*REQUIREMENTS*
Tally the lines in the material below that contain the string "straight", and give only that number.

[Stored data entries]
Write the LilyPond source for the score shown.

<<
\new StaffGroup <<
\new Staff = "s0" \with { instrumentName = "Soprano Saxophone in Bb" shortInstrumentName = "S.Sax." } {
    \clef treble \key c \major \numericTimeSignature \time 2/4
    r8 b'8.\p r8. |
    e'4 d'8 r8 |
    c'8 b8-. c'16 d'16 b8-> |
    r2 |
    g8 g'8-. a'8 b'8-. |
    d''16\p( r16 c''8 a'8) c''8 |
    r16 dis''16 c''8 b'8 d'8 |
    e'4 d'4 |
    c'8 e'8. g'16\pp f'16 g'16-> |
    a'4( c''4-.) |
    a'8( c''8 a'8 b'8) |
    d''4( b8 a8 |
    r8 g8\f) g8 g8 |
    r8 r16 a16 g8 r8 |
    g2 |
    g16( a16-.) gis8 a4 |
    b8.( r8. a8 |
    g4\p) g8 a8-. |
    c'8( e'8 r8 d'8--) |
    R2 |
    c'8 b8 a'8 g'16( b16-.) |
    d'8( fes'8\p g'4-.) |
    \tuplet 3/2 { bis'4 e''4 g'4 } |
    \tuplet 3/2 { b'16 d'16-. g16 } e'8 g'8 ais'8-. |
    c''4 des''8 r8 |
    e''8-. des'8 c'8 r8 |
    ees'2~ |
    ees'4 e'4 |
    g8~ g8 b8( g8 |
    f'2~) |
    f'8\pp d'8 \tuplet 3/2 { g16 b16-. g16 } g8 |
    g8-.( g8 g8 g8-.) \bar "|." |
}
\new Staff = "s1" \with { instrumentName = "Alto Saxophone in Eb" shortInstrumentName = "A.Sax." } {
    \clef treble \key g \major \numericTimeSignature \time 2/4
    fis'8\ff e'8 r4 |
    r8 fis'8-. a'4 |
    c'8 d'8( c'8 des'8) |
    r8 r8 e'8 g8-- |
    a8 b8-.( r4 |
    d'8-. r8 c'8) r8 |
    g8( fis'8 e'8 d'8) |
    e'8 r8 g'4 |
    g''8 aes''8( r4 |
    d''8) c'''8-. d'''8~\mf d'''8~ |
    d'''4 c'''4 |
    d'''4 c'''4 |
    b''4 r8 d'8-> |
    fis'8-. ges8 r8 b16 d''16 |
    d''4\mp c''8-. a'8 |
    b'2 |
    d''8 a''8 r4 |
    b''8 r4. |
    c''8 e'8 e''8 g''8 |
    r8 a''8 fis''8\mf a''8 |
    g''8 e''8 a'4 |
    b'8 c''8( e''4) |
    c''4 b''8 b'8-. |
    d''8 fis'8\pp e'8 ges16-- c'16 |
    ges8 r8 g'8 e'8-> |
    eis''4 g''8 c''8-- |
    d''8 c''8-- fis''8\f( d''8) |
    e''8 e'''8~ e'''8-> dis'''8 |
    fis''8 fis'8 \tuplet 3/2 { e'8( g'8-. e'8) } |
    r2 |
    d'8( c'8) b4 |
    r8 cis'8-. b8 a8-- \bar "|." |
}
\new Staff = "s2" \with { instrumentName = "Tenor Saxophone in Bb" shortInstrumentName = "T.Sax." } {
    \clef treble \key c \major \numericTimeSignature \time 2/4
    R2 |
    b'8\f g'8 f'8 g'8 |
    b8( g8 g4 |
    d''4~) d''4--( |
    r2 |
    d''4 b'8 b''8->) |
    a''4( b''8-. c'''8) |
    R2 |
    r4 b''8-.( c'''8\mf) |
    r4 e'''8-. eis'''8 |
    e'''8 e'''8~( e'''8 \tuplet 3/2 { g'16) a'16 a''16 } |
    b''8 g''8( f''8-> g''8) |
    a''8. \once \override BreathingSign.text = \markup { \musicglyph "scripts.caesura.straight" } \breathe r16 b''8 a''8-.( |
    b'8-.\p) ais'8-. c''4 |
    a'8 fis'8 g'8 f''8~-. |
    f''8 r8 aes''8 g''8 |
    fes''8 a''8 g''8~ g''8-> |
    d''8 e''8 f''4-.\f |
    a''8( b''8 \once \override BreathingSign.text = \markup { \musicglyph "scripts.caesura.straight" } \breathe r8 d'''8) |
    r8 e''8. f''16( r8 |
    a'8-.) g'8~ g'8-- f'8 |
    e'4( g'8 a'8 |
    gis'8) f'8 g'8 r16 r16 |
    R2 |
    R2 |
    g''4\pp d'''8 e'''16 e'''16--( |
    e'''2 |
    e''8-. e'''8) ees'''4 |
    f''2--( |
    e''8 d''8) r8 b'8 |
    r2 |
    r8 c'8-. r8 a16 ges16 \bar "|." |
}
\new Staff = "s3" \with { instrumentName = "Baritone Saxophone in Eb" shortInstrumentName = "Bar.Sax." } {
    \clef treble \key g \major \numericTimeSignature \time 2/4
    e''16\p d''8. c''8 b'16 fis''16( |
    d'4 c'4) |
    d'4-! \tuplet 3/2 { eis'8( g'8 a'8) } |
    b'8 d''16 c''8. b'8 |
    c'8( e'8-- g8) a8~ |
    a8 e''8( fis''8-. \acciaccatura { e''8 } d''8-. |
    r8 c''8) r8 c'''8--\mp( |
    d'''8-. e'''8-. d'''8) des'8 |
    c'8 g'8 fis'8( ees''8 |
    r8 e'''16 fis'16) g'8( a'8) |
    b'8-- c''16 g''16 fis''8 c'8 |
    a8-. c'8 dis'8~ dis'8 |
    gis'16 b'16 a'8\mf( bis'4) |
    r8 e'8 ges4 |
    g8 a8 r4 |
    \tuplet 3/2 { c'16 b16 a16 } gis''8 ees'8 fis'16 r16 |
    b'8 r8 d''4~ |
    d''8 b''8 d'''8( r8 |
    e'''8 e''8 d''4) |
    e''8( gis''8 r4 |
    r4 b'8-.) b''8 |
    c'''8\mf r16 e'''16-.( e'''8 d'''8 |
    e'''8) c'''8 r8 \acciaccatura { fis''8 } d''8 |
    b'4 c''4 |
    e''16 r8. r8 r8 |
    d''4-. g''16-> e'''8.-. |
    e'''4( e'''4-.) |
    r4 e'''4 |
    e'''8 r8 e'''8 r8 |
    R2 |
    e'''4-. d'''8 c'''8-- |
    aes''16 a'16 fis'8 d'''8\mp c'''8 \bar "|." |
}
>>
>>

*WORKED SOLUTION*
2